[Extracted data]
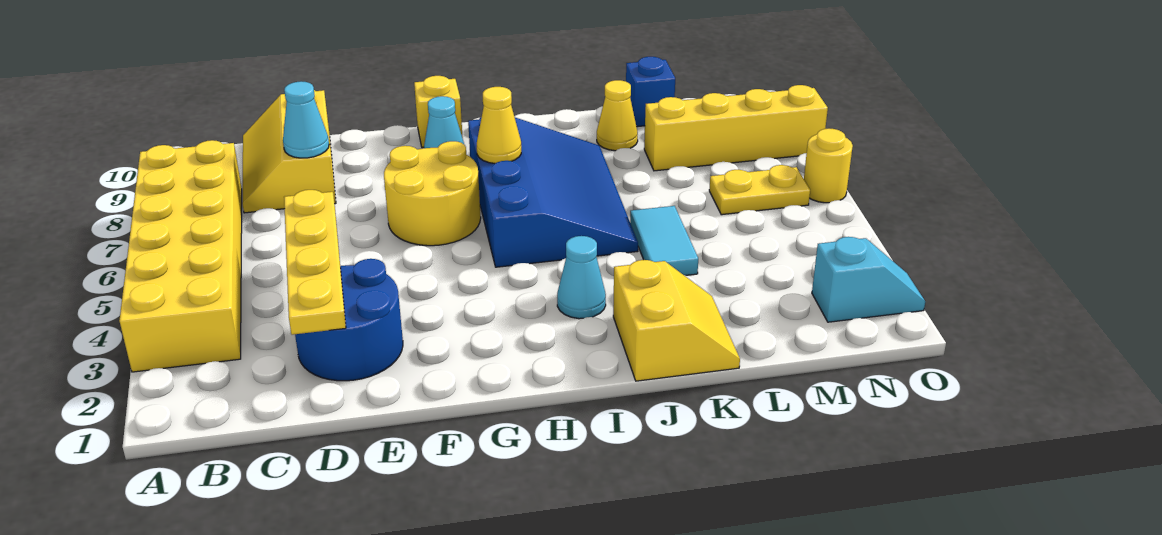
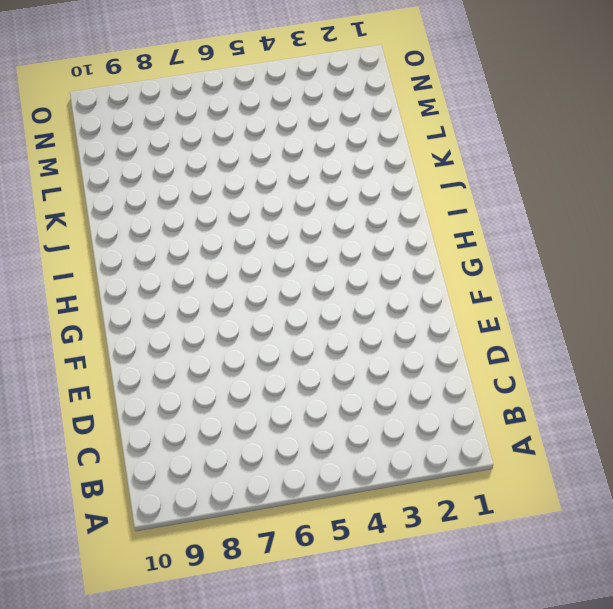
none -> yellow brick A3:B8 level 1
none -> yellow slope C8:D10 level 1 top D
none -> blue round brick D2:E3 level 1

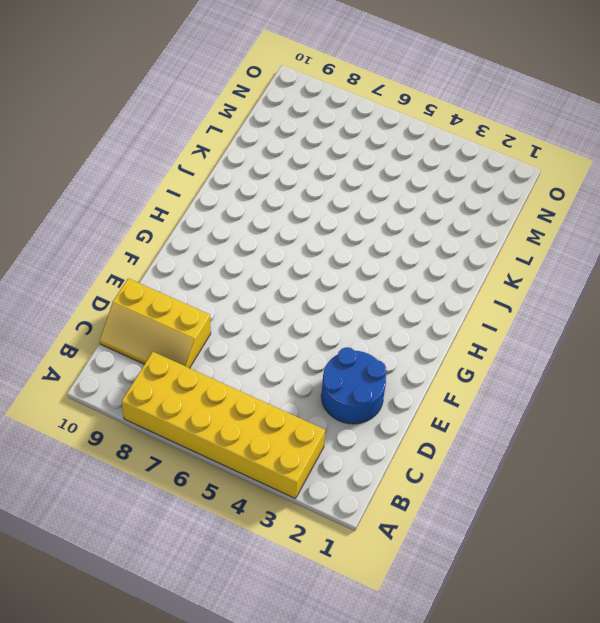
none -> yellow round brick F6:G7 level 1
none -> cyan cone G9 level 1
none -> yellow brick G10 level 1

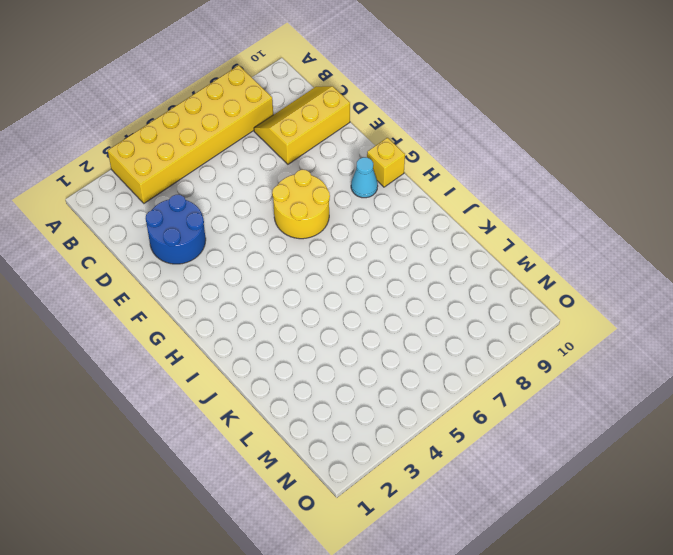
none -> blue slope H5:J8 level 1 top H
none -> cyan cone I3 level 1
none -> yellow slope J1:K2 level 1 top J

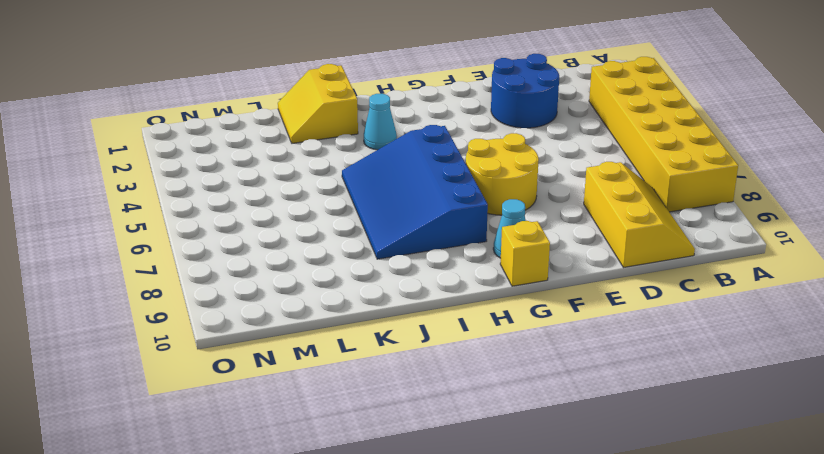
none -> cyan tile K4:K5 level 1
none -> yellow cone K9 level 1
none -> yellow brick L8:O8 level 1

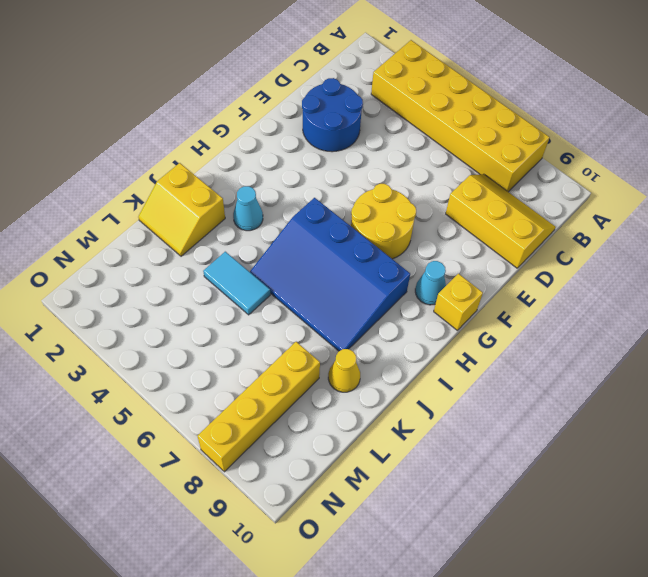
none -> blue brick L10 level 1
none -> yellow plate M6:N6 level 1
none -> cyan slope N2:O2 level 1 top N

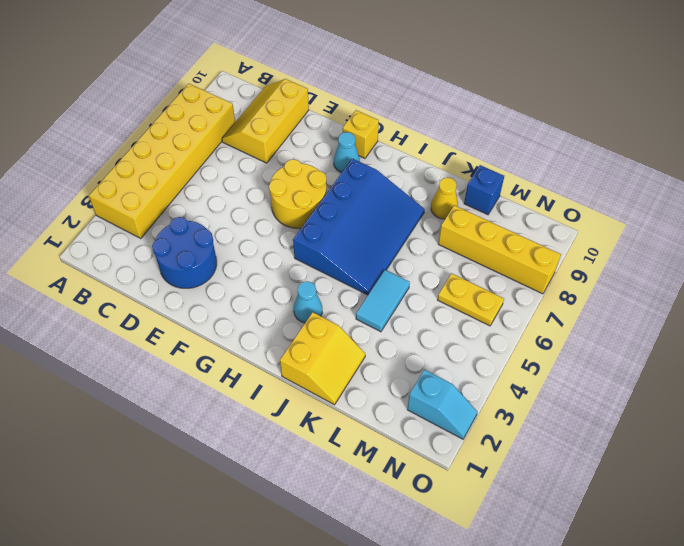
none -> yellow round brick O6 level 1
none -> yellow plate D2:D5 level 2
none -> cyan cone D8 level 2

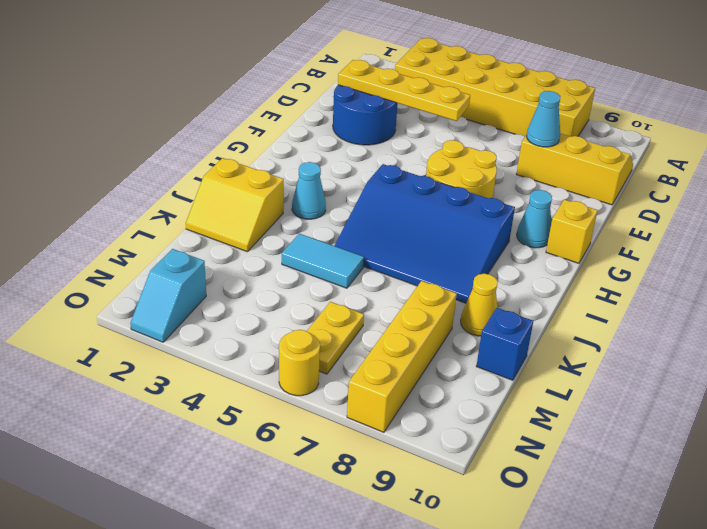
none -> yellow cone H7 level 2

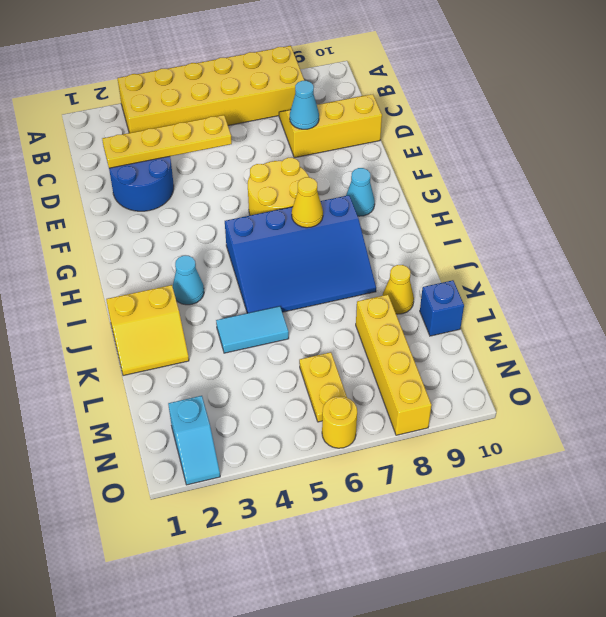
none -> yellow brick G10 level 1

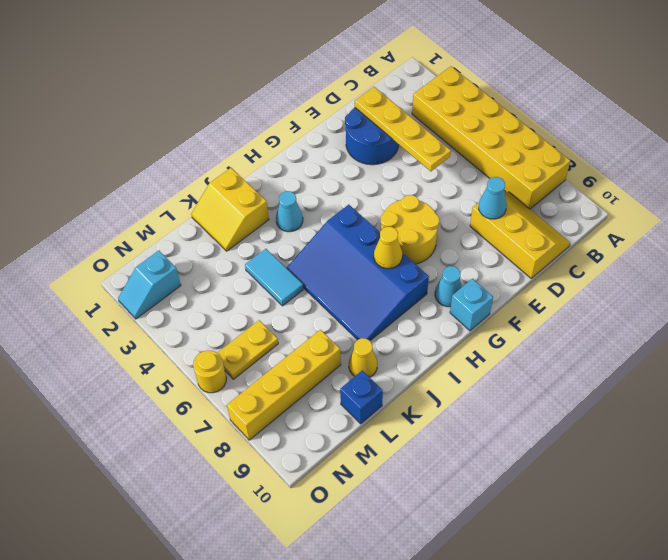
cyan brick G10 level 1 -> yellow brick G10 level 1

---

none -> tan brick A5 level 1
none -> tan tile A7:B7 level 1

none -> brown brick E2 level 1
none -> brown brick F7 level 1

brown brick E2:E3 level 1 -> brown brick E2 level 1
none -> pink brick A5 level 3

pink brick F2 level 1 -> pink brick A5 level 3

--

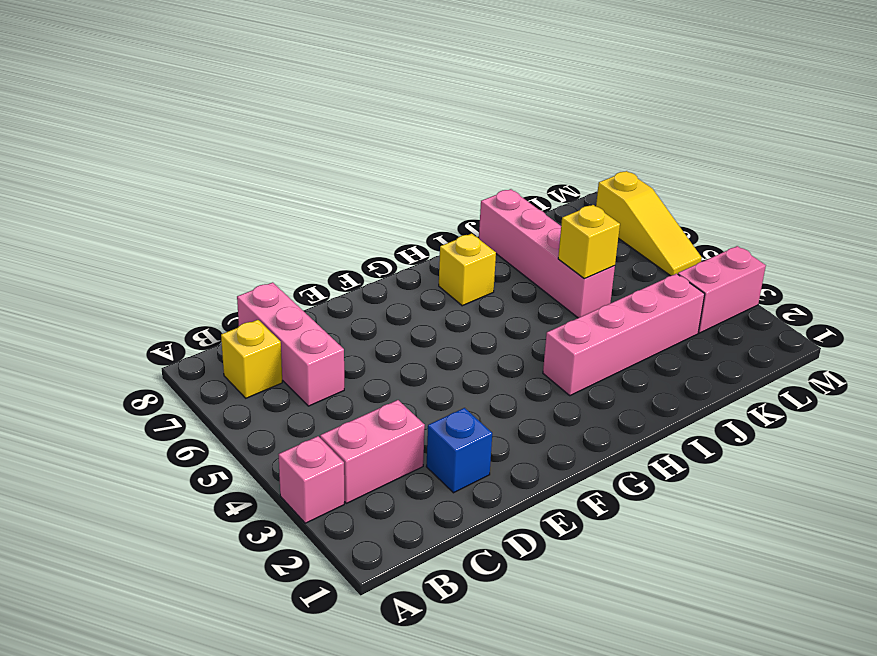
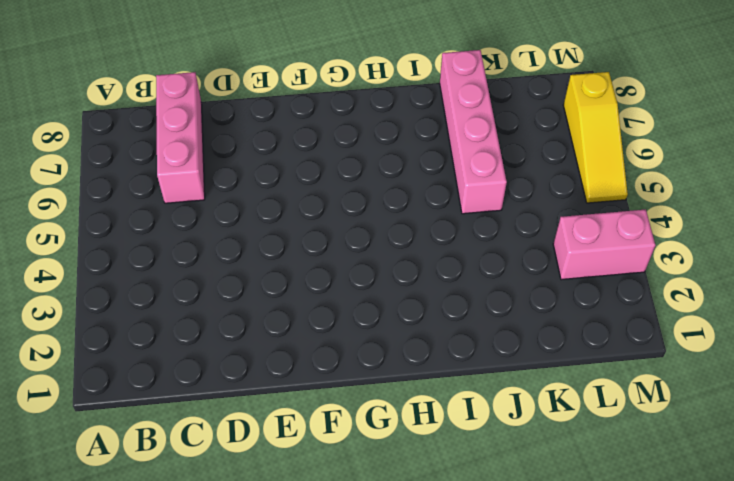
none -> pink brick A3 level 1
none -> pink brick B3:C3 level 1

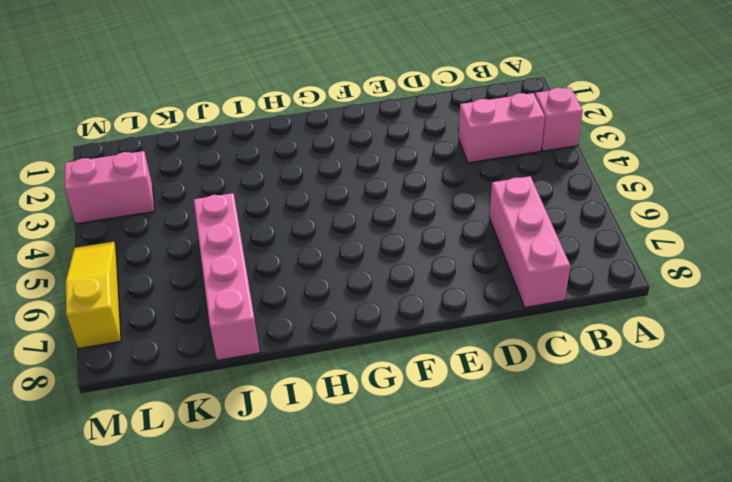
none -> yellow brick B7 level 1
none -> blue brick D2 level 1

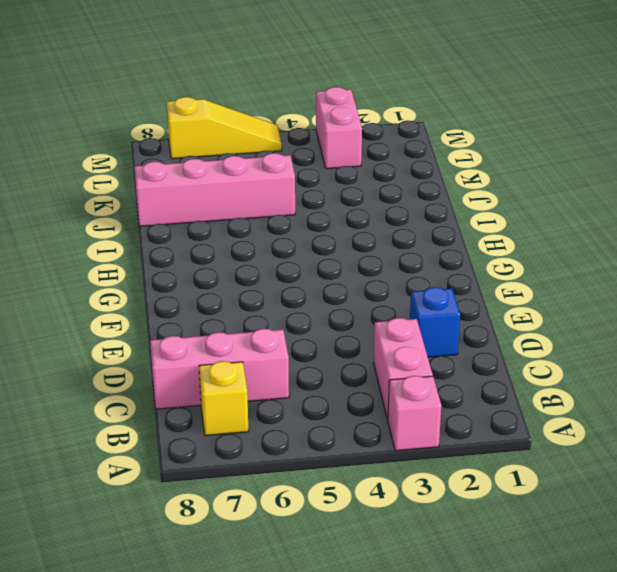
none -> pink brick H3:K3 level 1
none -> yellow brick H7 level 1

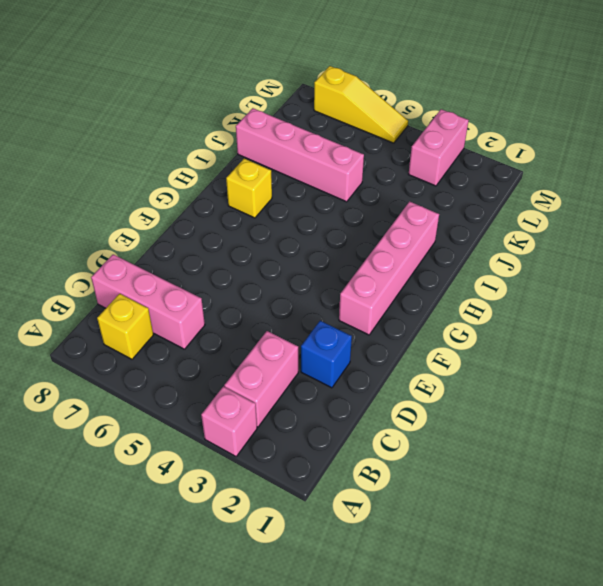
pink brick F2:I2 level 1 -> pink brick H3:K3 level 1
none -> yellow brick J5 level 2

[Work task] The reply should consist of one number: how many lines of the material contain the word "brown".

[Finished exercise] 3